(Extracted data entries)
────────────────────────────────────────

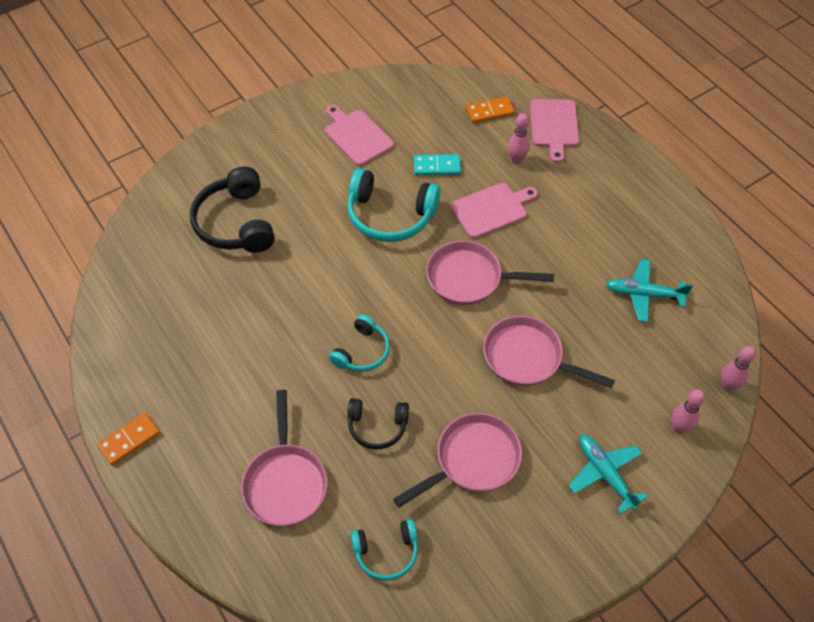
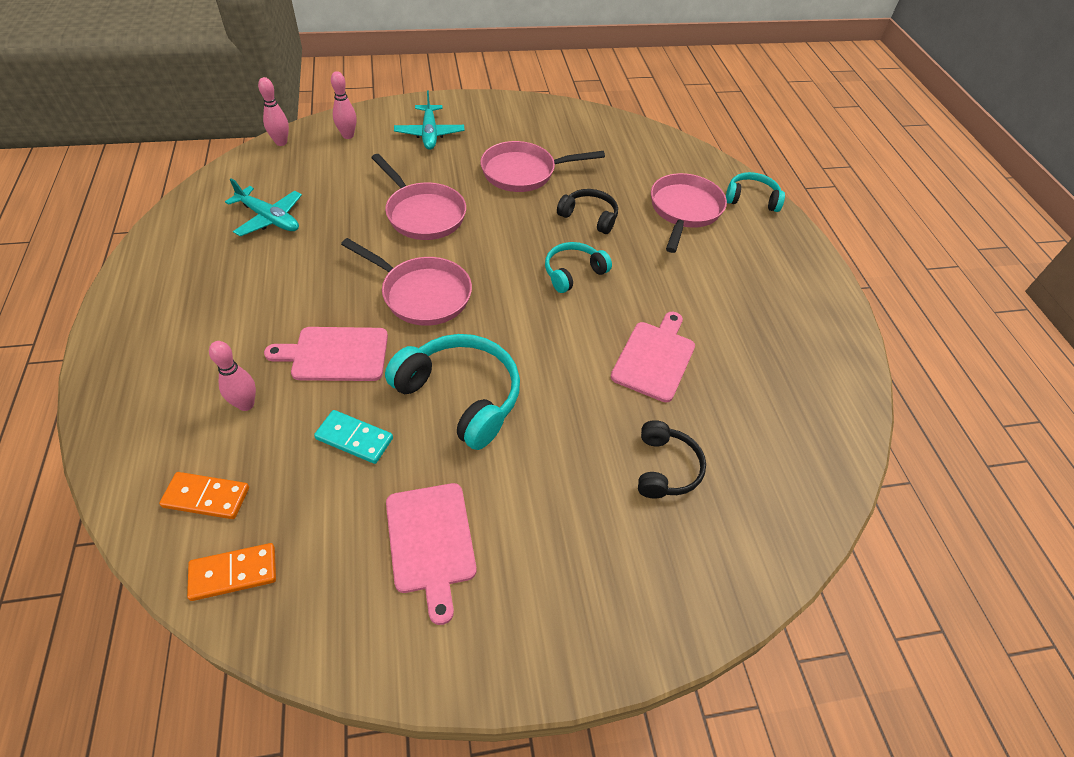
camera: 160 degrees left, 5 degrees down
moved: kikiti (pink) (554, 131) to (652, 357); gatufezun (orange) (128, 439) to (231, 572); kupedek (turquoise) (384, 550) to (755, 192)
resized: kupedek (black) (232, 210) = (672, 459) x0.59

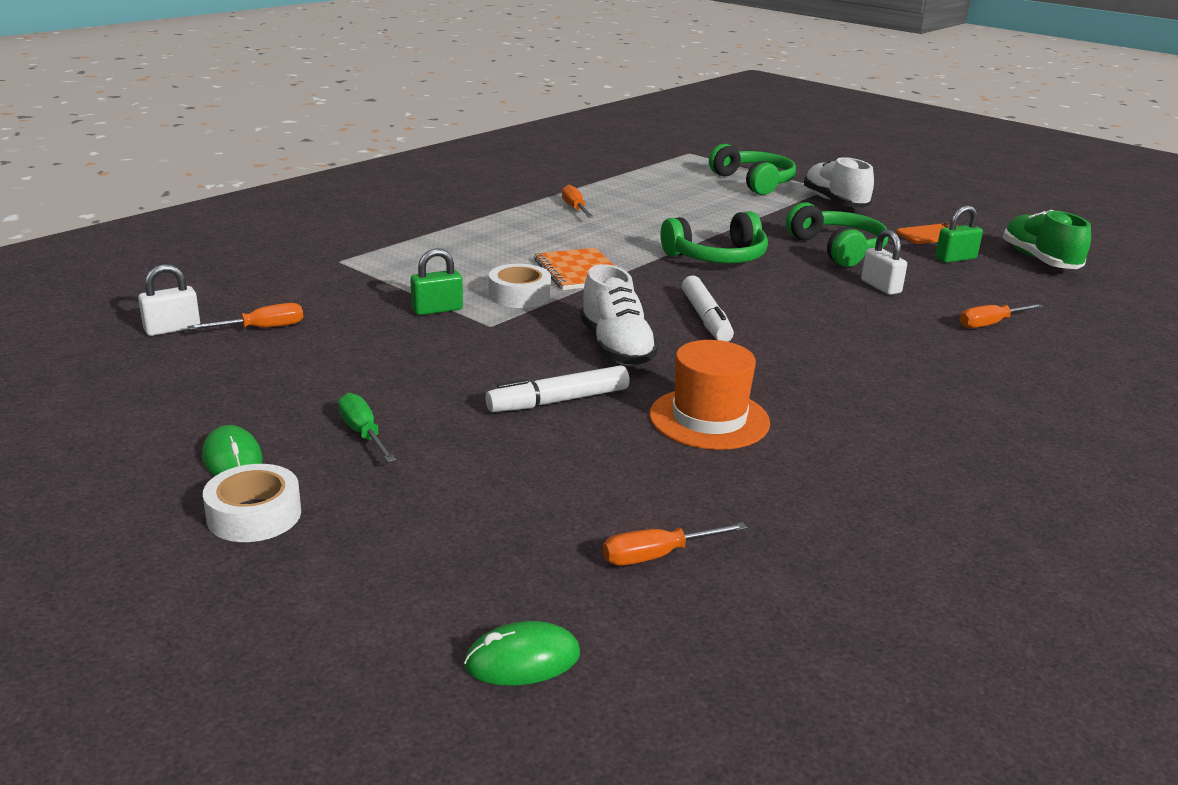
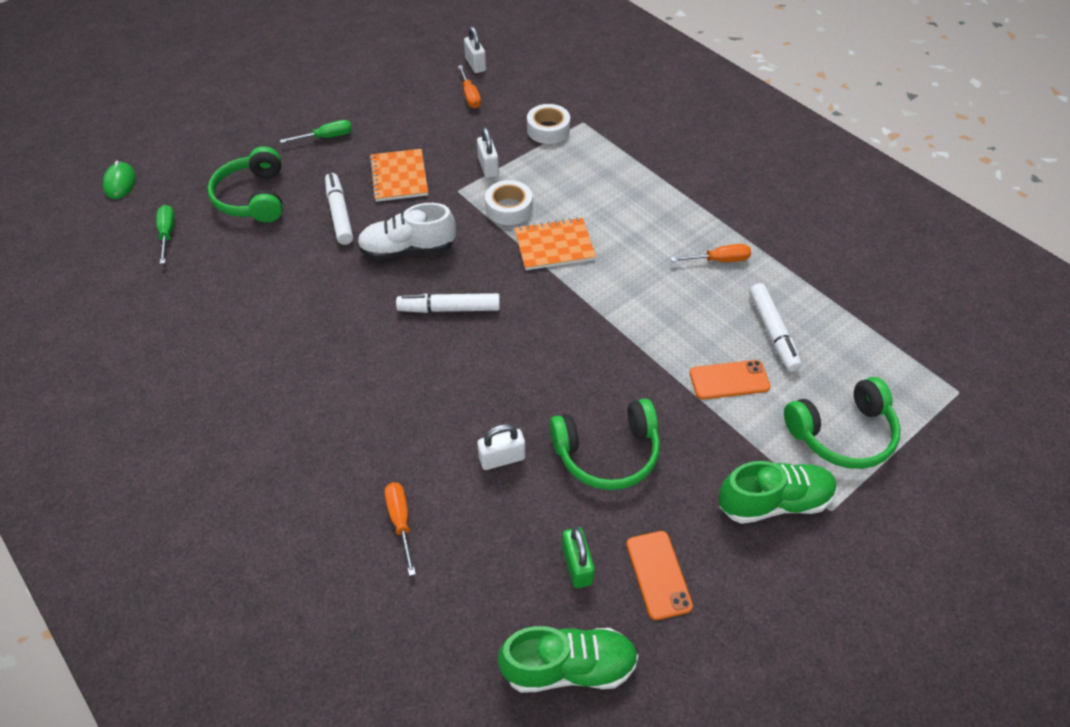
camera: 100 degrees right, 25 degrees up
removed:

────────────────────────────────────────

• Assignment: Each line from the one containing "moved: kikiti (pink)" through the last line of the data should be written out exactly. Skip the pictures, and add no other lines.

• Solution to the exercise:
moved: kikiti (pink) (554, 131) to (652, 357); gatufezun (orange) (128, 439) to (231, 572); kupedek (turquoise) (384, 550) to (755, 192)
resized: kupedek (black) (232, 210) = (672, 459) x0.59

camera: 100 degrees right, 25 degrees up
removed:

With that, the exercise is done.